> [WHAT TO WORK ON]:
Pick out every line of the entries below where "pink" occurs, and copy those lines.

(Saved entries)
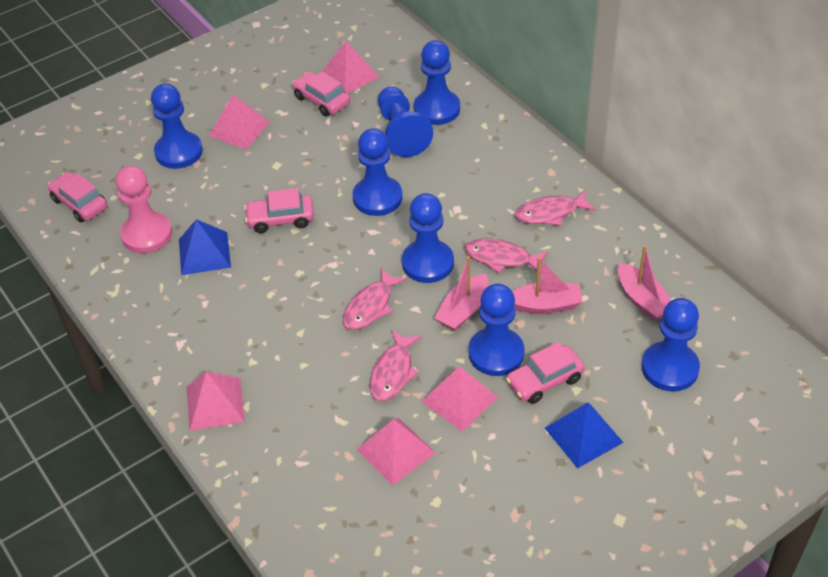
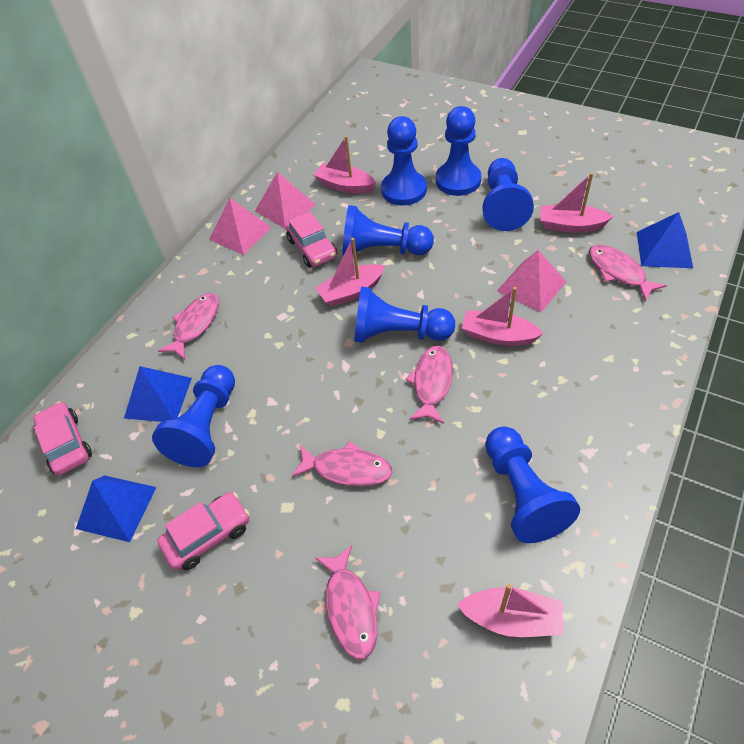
blue pyramid: 2 -> 3
pink boat: 3 -> 5
pink car: 4 -> 3
pink fish: 4 -> 5
pink pawn: 1 -> 0
pink pyramid: 5 -> 3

> [EXERCISE SOLUTION]:
pink boat: 3 -> 5
pink car: 4 -> 3
pink fish: 4 -> 5
pink pawn: 1 -> 0
pink pyramid: 5 -> 3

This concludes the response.